**What to do**. Only the text of the records belongs in the answer, copied exactly, with every picture omitted.

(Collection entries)
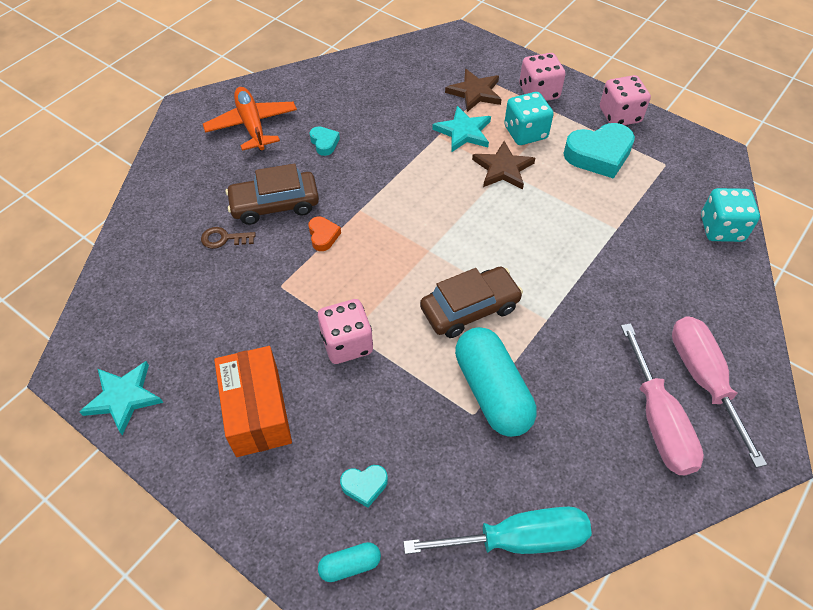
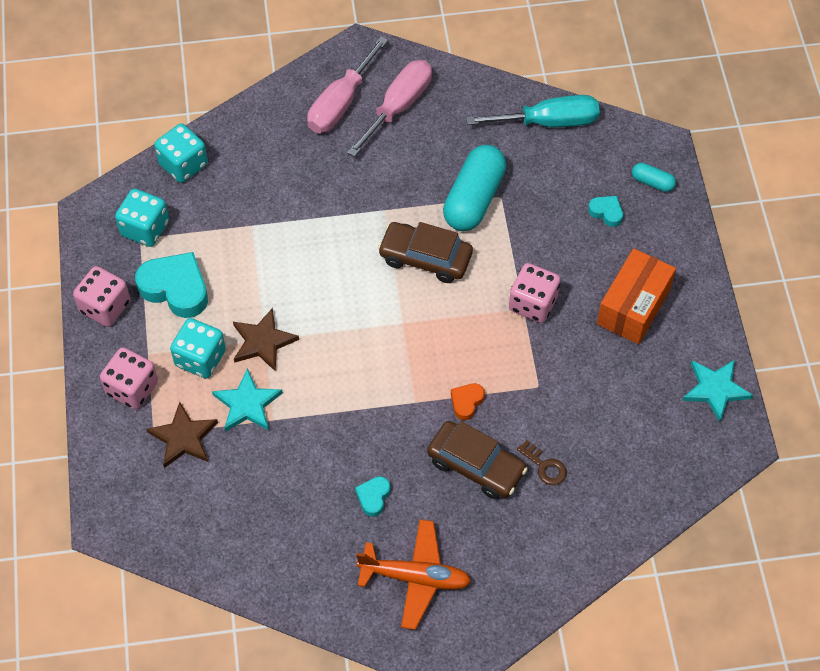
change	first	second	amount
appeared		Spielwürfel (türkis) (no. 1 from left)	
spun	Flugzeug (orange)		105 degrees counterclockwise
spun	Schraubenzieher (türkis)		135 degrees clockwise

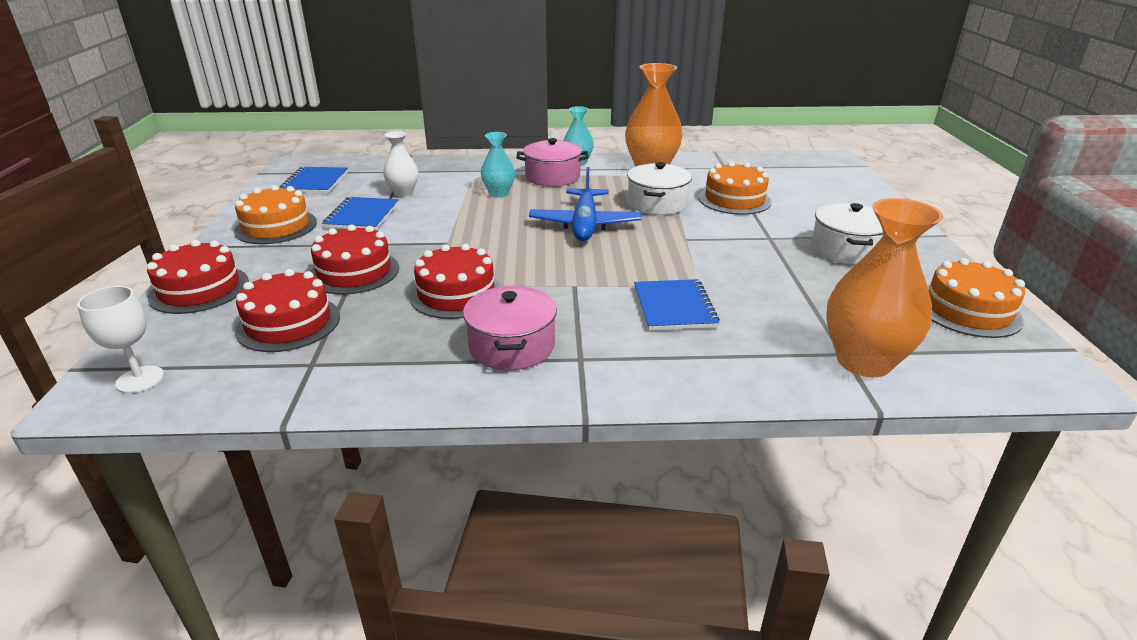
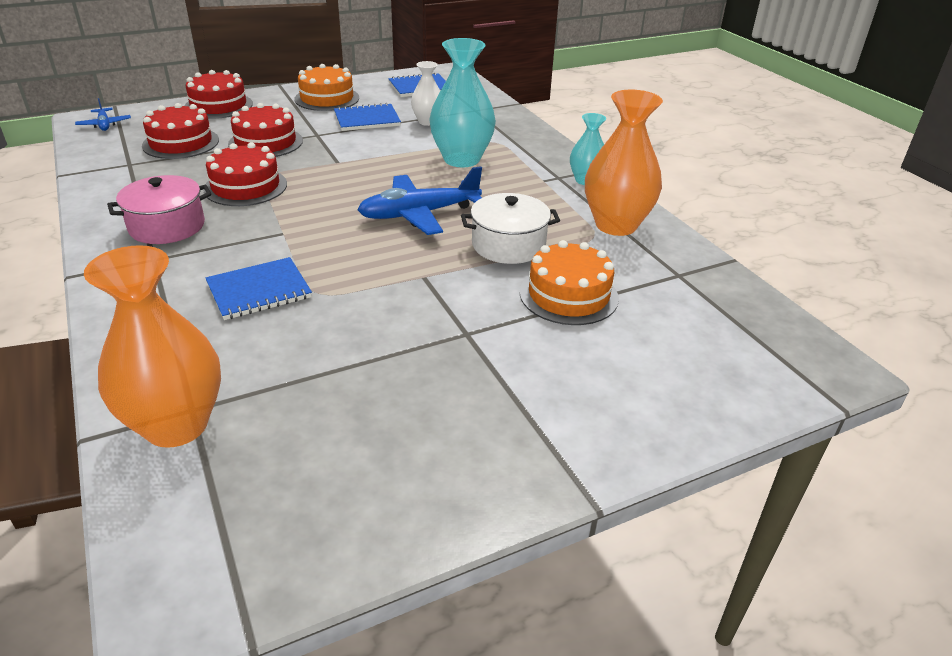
change	first	second	amount
exchanged	Kelch (weiß)	Flugzeug (blau) (no. 1 from left)	
size	Vase (türkis) (no. 1 from left)		x1.79
missing	Kochtopf (rosa) (no. 2 from left)		
missing	Kochtopf (weiß) (no. 2 from left)		
missing	Kuchen (orange) (no. 3 from left)		

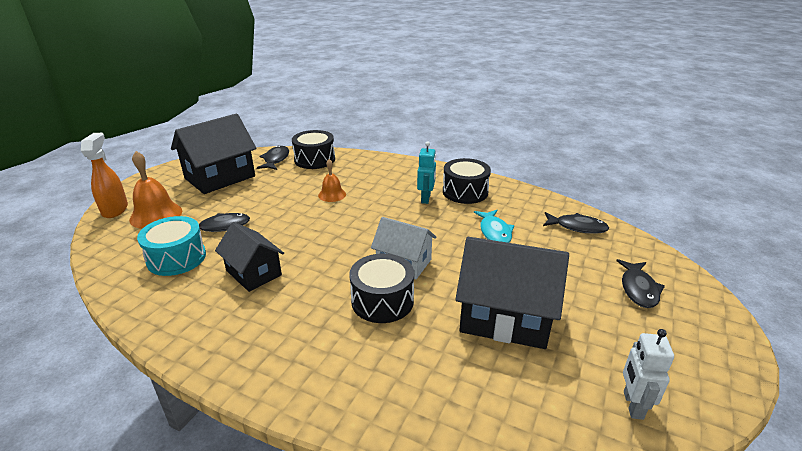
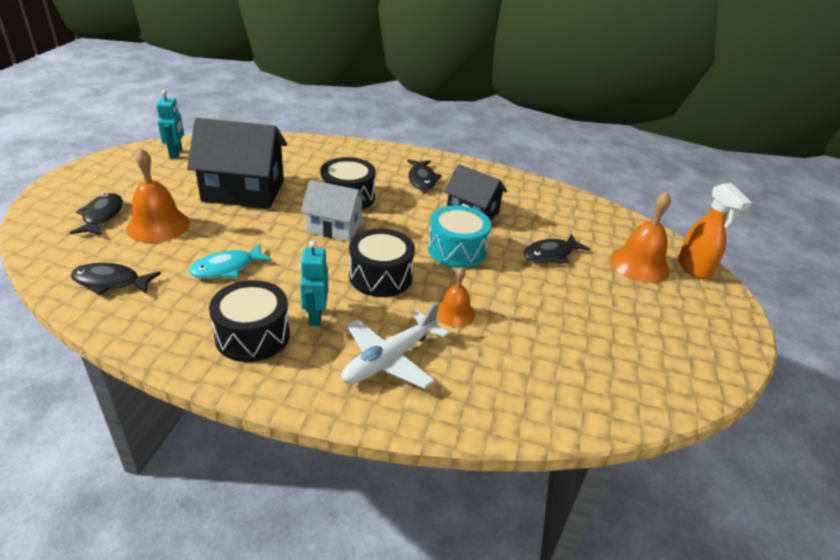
change	first	second	amount
appeared		Glocke (orange) (no. 1 from left)	
colour	Roboter (weiß)	Roboter (türkis) (no. 1 from left)	
spun	Fisch (türkis)		105 degrees counterclockwise
appeared		Flugzeug (weiß)	
relocated	Trommel (schwarz) (no. 1 from left in the first image)	Trommel (schwarz) (no. 3 from left)	
relocated	Fisch (schwarz) (no. 2 from left in the first image)	Fisch (schwarz) (no. 3 from left)	
relocated	Trommel (türkis)		
missing	Haus (schwarz) (no. 1 from left)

**Answer box**.
change	first	second	amount
appeared		Spielwürfel (türkis) (no. 1 from left)	
spun	Flugzeug (orange)		105 degrees counterclockwise
spun	Schraubenzieher (türkis)		135 degrees clockwise

change	first	second	amount
exchanged	Kelch (weiß)	Flugzeug (blau) (no. 1 from left)	
size	Vase (türkis) (no. 1 from left)		x1.79
missing	Kochtopf (rosa) (no. 2 from left)		
missing	Kochtopf (weiß) (no. 2 from left)		
missing	Kuchen (orange) (no. 3 from left)		

change	first	second	amount
appeared		Glocke (orange) (no. 1 from left)	
colour	Roboter (weiß)	Roboter (türkis) (no. 1 from left)	
spun	Fisch (türkis)		105 degrees counterclockwise
appeared		Flugzeug (weiß)	
relocated	Trommel (schwarz) (no. 1 from left in the first image)	Trommel (schwarz) (no. 3 from left)	
relocated	Fisch (schwarz) (no. 2 from left in the first image)	Fisch (schwarz) (no. 3 from left)	
relocated	Trommel (türkis)		
missing	Haus (schwarz) (no. 1 from left)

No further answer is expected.